» **What you should do**:
In the entries, find all lines that hold the word "blue" and copy them.

» **Object change listings**:
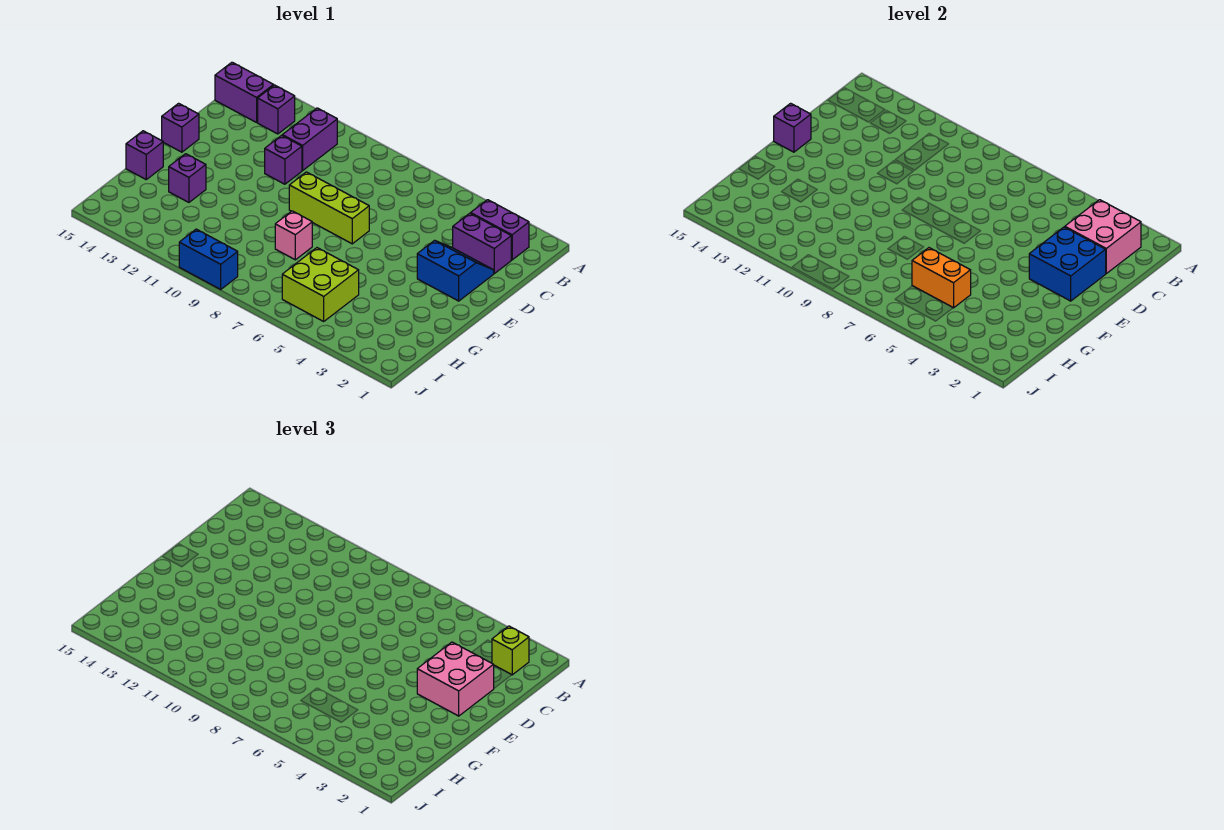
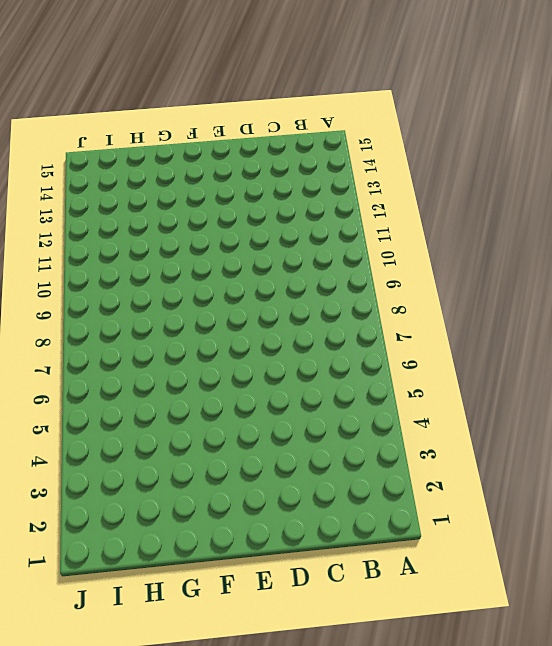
none -> purple 1x2 brick [471,200,529,260]
none -> purple 1x2 brick [282,108,337,170]
none -> purple 1x1 brick [258,85,295,134]

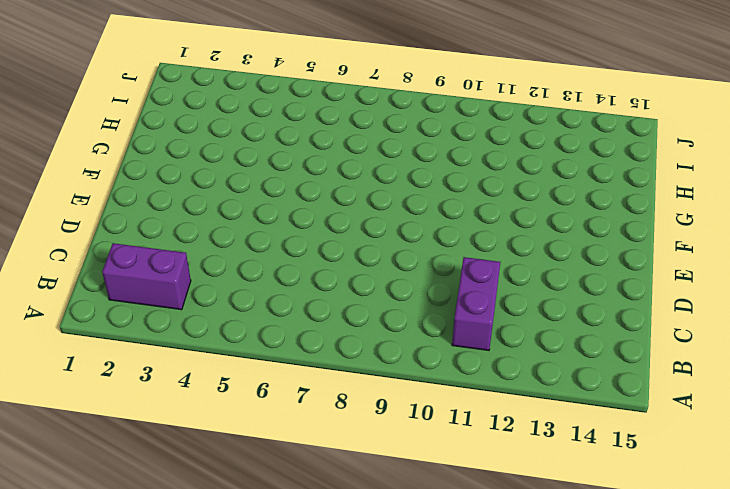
none -> purple 1x1 brick [258,85,295,134]
none -> purple 1x2 brick [215,62,274,122]
none -> purple 1x2 brick [453,213,511,273]

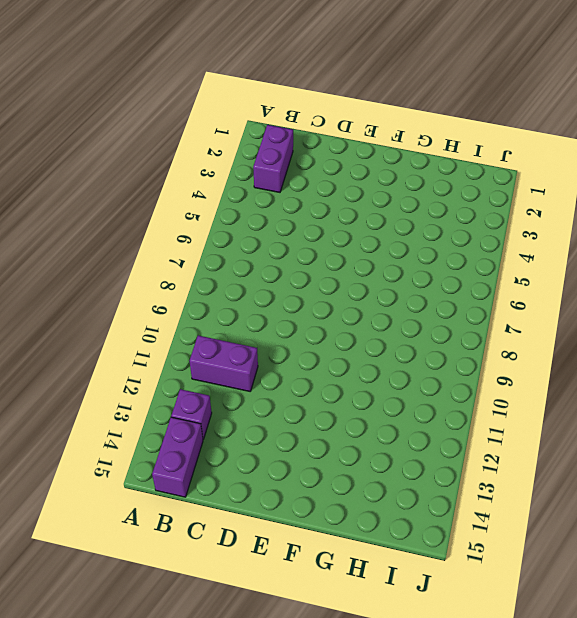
none -> purple 1x2 brick [453,213,511,273]
none -> blue 2x2 slope [417,240,494,301]
none -> purple 1x1 brick [265,135,302,184]

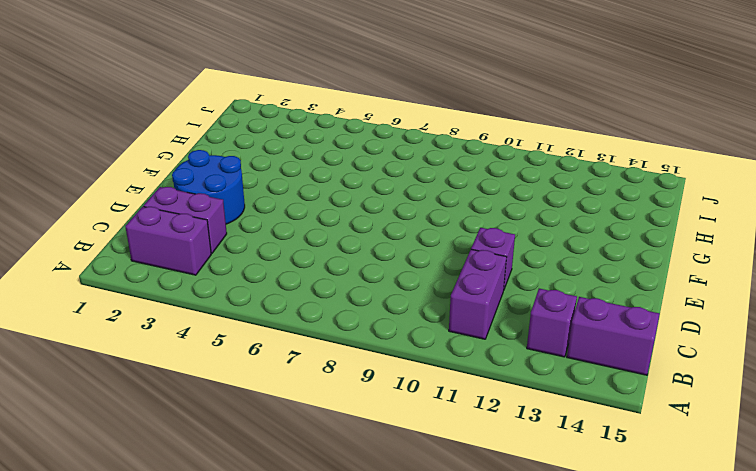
blue 2x2 round brick [172,150,245,224] -> blue 2x2 slope [417,240,494,301]
none -> lime 1x3 brick [289,172,369,244]
none -> purple 1x1 brick [162,103,199,152]
none -> pink 1x1 brick [275,211,312,260]

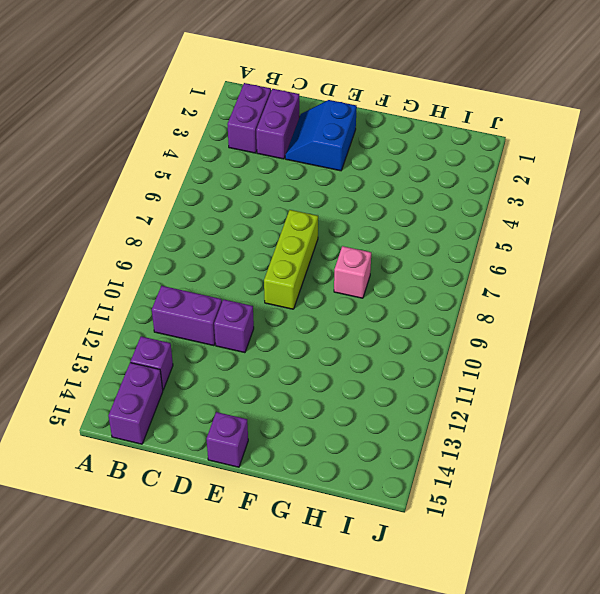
none -> purple 1x1 brick [169,154,206,202]
none -> purple 1x1 brick [126,131,163,179]
none -> lime 2x2 brick [282,248,359,321]

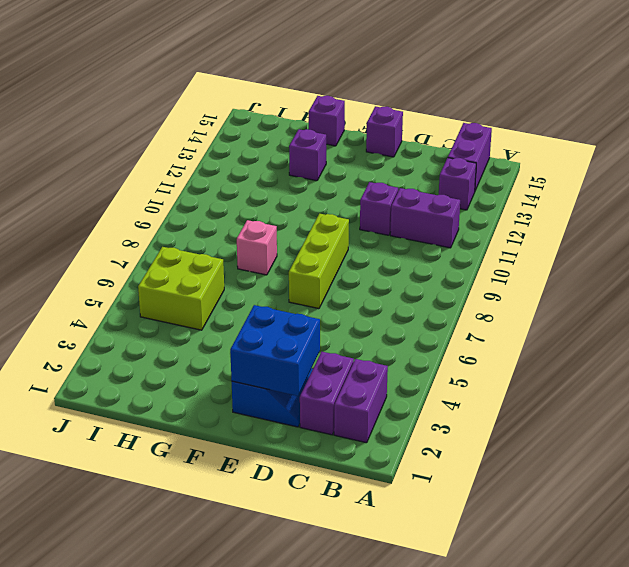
none -> blue 1x2 brick [179,229,238,289]
none -> pink 2x2 brick [1065,200,1141,273]
none -> purple 1x1 brick [774,103,811,152]

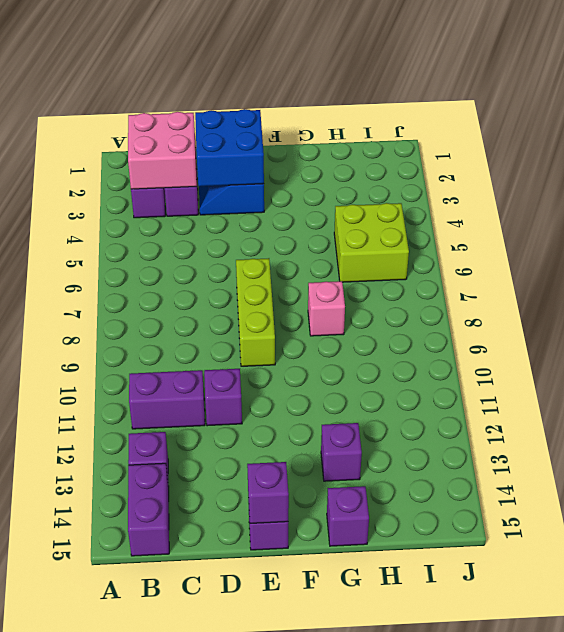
none -> blue 1x2 brick [179,229,238,289]
none -> orange 1x2 brick [912,248,971,308]
none -> lime 1x1 brick [492,626,529,675]

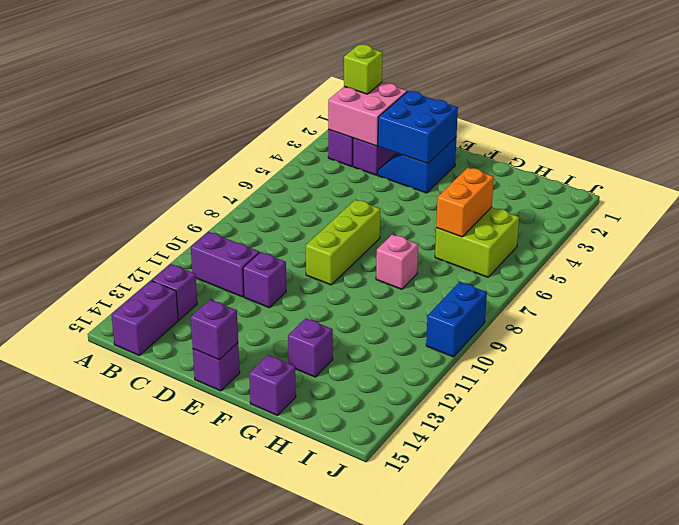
none -> pink 2x2 brick [417,642,494,716]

» **Response below**:
none -> blue 2x2 slope [417,240,494,301]
blue 2x2 round brick [172,150,245,224] -> blue 2x2 slope [417,240,494,301]
none -> blue 1x2 brick [179,229,238,289]
none -> blue 1x2 brick [179,229,238,289]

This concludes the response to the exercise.